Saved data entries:
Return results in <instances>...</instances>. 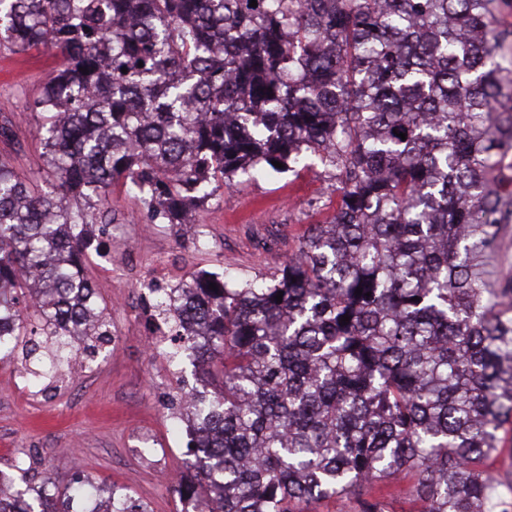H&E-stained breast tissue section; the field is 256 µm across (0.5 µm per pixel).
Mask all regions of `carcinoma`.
Here are the masks:
<instances>
[{
  "label": "carcinoma",
  "instance_id": "obj_1",
  "mask_svg": "<svg viewBox=\"0 0 512 512\" xmlns=\"http://www.w3.org/2000/svg\"><path fill=\"white\" fill-rule=\"evenodd\" d=\"M5 44L63 65L35 100L53 179L0 156V356L23 351L46 392L112 342L85 265L116 183L181 224L238 174L317 158L338 205L274 282L151 289L165 355L212 384L178 398L194 468L176 494L302 512L404 475L415 512H512L492 468L512 443V279L479 266L512 223V0H0ZM108 490L112 512H148ZM100 491L47 478L0 512Z\"/></svg>",
  "mask_w": 512,
  "mask_h": 512
}]
</instances>
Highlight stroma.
Here are the masks:
<instances>
[{"instance_id":"stroma-1","label":"stroma","mask_w":512,"mask_h":512,"mask_svg":"<svg viewBox=\"0 0 512 512\" xmlns=\"http://www.w3.org/2000/svg\"><path fill=\"white\" fill-rule=\"evenodd\" d=\"M61 61L53 51L0 47V120L14 132L11 141H0V156L26 179L48 177L34 102ZM336 183L335 169L318 162L296 172L239 176L223 200L207 201L188 226L148 223L137 198L122 185L111 188L109 234L124 250L108 260L90 255L85 267L112 319L111 351L49 396L12 389L14 367L0 361V470L13 472L23 448L35 457L32 480L51 471L65 481L75 455L86 476L126 487L152 512H182L173 481L189 465L185 425L169 413L172 399L198 386L201 374L189 361L174 364L151 349L144 273L167 260L173 287L202 272L271 282L308 225L332 213ZM481 269L492 288L512 277V223L503 225Z\"/></svg>"}]
</instances>
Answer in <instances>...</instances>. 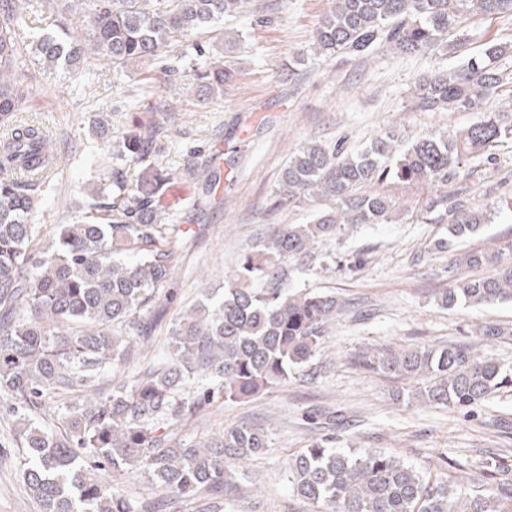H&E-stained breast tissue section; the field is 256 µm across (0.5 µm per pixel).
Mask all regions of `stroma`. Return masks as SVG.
Here are the masks:
<instances>
[{"label": "stroma", "instance_id": "stroma-1", "mask_svg": "<svg viewBox=\"0 0 512 512\" xmlns=\"http://www.w3.org/2000/svg\"><path fill=\"white\" fill-rule=\"evenodd\" d=\"M274 2L249 0L247 12L206 28L195 42L173 43L167 61L174 72L161 83L155 63L119 71L98 56L66 73L31 55L20 73L26 94L20 116L43 127L58 151L32 218L39 229L36 246L47 244L56 225L74 223L79 203L103 176L108 140L97 134V119L110 117L116 140L139 123L164 128L156 159L173 178L159 205L190 232L173 255L174 275L166 286L172 300L153 320L152 347L133 343L129 364L98 379L102 391H111L115 376H135L164 359L175 320L223 287L271 227L313 220L322 207L314 198L285 210L270 208L281 170L304 142L342 140L355 150L390 127L411 142L476 118L412 107L409 89L417 79L451 64L443 51L407 57L381 47L363 58L317 57L300 64L294 53L312 44L330 0H287L279 8ZM229 32L239 36L230 46L224 43ZM197 42L208 45L210 54L196 55ZM217 60L233 70L234 80L223 95L199 97L190 75ZM211 166L220 168L222 178L208 192ZM462 187L476 209L512 197V140L499 143L492 157L473 158ZM371 190L396 202V219L338 234L321 247L323 267L297 274L290 284L294 291L335 294L344 304L302 376L245 402L216 400L195 418L167 427L172 442L188 445L243 422L267 430L266 450L225 486V512H314L292 493L288 460L321 436L335 437L340 448L389 452L452 486L485 489L480 467L486 461L512 468V386L468 414L412 401L416 380L379 375L353 361L366 350L478 344L479 326L491 324L502 334L478 345L480 353L512 365V301L452 308L437 302L440 289L496 274L493 266L468 265L465 255L512 240V211L502 210L478 235L440 252L434 243L447 237V225L421 217L429 188L387 180ZM359 252L366 258L360 270L351 275L339 269L340 261ZM9 405L0 395V512H36L20 476Z\"/></svg>", "mask_w": 512, "mask_h": 512}]
</instances>
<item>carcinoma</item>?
<instances>
[{"label":"carcinoma","mask_w":512,"mask_h":512,"mask_svg":"<svg viewBox=\"0 0 512 512\" xmlns=\"http://www.w3.org/2000/svg\"><path fill=\"white\" fill-rule=\"evenodd\" d=\"M0 0V393L13 400L22 479L39 512H169L187 498L195 512H218L233 468L268 447V434L249 424L224 430L207 445L174 444L165 420L190 418L217 399L254 398L288 379L317 353L326 324L341 303L336 296L292 292L290 276L321 263L318 244L355 224H387L393 201L383 194H359L364 184L392 179L448 187L467 178L470 158L512 140V104L442 135H426L407 147L388 130L370 146L351 151L344 143L305 142L281 172L273 207L285 209L303 198L325 199L334 207L309 224H279L258 249L247 254L223 296L183 313L171 329L166 362L143 372L131 385L106 397L71 402L66 436L35 424L48 390H69L95 381L124 363L128 339H146L145 320L162 312L161 289L173 268V243L190 229L166 221L156 197L172 173L155 160L164 127L148 123L112 147L111 172L96 182L73 224L59 225L45 251L31 249L37 233L30 223L42 180L21 181L20 164L51 167L57 152L43 128L19 120L25 100L17 72L33 48L50 68H66L90 55L114 68L160 61L179 39L188 40L215 20L237 14L247 0H177L169 8L147 0H50L54 29L27 42L39 16ZM472 15L512 17V0H332L316 27L308 55L364 56L383 45L419 55L437 49L455 54L467 42ZM512 45L489 39L480 51L446 71L419 79L411 101L420 112H481L508 73L499 62ZM224 63L196 70L197 93L224 94ZM140 169L131 183L123 169ZM423 219L448 225L446 249L489 221L484 210L448 192L422 205ZM512 242L491 252H472V266L499 262ZM444 306L512 300V265L496 277L465 279L438 296ZM356 363L383 375L418 380L417 401L466 410L496 389L512 385V367L481 356L472 346L413 347L362 355ZM208 376L187 398V381ZM93 471L141 472L162 489L153 504L135 507ZM485 465L489 489L481 493L425 473L385 451H341L318 439L288 461L293 493L317 512H512V479Z\"/></svg>","instance_id":"1"}]
</instances>
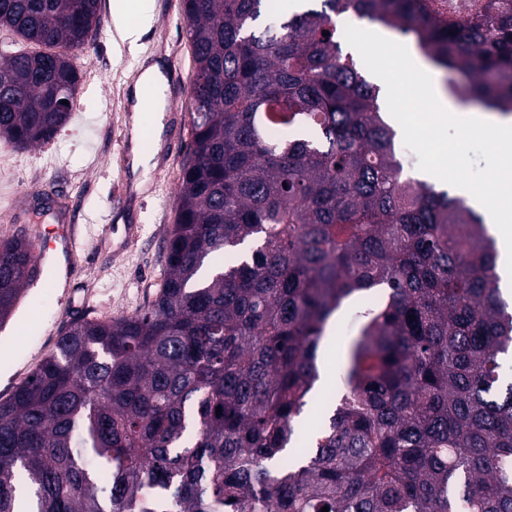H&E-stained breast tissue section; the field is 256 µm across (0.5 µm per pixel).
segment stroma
Segmentation results:
<instances>
[{"label":"stroma","mask_w":512,"mask_h":512,"mask_svg":"<svg viewBox=\"0 0 512 512\" xmlns=\"http://www.w3.org/2000/svg\"><path fill=\"white\" fill-rule=\"evenodd\" d=\"M112 2L100 0L97 32L69 53L79 84L66 125L35 148L18 149L0 138V240L49 239L66 223L75 234L74 250L63 253L74 270L65 287H54L55 267L44 261L37 287L0 325V400L54 349L73 318L109 319L147 309L161 283L181 164L191 144V106L180 99L181 88L194 78L190 40L180 7L152 0L155 21L141 37L138 55H131L116 31ZM144 62L163 70L164 112L154 108L153 89L134 96ZM137 104L140 147L154 156L145 170L134 169L129 141ZM157 123L163 126L158 138ZM132 224L139 227L135 239L128 232ZM380 301L376 294L359 297L333 319L329 392L342 387L334 369L364 322L363 310Z\"/></svg>","instance_id":"stroma-1"}]
</instances>
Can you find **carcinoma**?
<instances>
[{"mask_svg": "<svg viewBox=\"0 0 512 512\" xmlns=\"http://www.w3.org/2000/svg\"><path fill=\"white\" fill-rule=\"evenodd\" d=\"M310 2L280 17L271 0H183L192 150L161 289L135 314L74 320L0 402V512H512V304L495 240L460 198L407 175L336 23L412 38L458 74L460 101L511 115L512 13ZM98 9L0 0V27L41 47L0 59L1 138L26 149L67 123V51ZM36 263L33 242L0 243V320ZM369 292L385 302L301 446L326 327Z\"/></svg>", "mask_w": 512, "mask_h": 512, "instance_id": "carcinoma-1", "label": "carcinoma"}]
</instances>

» WORK INSTRUCTIONS
The lines to reproduce run from the one that contains "segment stroma" through the last line above; copy them exactly.

» ANSWER FOR THE TASK
segment stroma
Segmentation results:
<instances>
[{"label":"stroma","mask_w":512,"mask_h":512,"mask_svg":"<svg viewBox=\"0 0 512 512\" xmlns=\"http://www.w3.org/2000/svg\"><path fill=\"white\" fill-rule=\"evenodd\" d=\"M112 2L100 0L97 32L69 53L79 84L66 125L35 148L18 149L0 138V240L49 239L66 223L75 234L74 250L63 253L74 270L65 287H54L55 267L44 261L37 287L0 325V400L54 349L73 318L109 319L147 309L161 283L181 164L191 144V106L180 99L181 88L194 78L190 40L180 7L152 0L155 21L141 37L138 55H131L116 31ZM144 62L163 70L164 112L154 108L153 89L134 96ZM137 104L140 147L154 156L145 170L134 169L129 141ZM157 123L163 126L158 138ZM132 224L139 227L135 239L128 232ZM380 301L376 294L359 297L333 319L329 392L342 387L334 369L364 322L363 310Z\"/></svg>","instance_id":"stroma-1"}]
</instances>
Can you find **carcinoma**?
<instances>
[{"mask_svg": "<svg viewBox=\"0 0 512 512\" xmlns=\"http://www.w3.org/2000/svg\"><path fill=\"white\" fill-rule=\"evenodd\" d=\"M310 2L280 17L271 0H183L192 150L161 289L135 314L74 320L0 402V512H512V304L495 240L460 198L407 175L336 23L412 38L458 74L460 101L511 115L512 13ZM98 9L0 0V27L41 47L0 59L1 138L26 149L67 123V51ZM36 263L33 242L0 243V320ZM369 292L385 302L301 446L326 327Z\"/></svg>", "mask_w": 512, "mask_h": 512, "instance_id": "carcinoma-1", "label": "carcinoma"}]
</instances>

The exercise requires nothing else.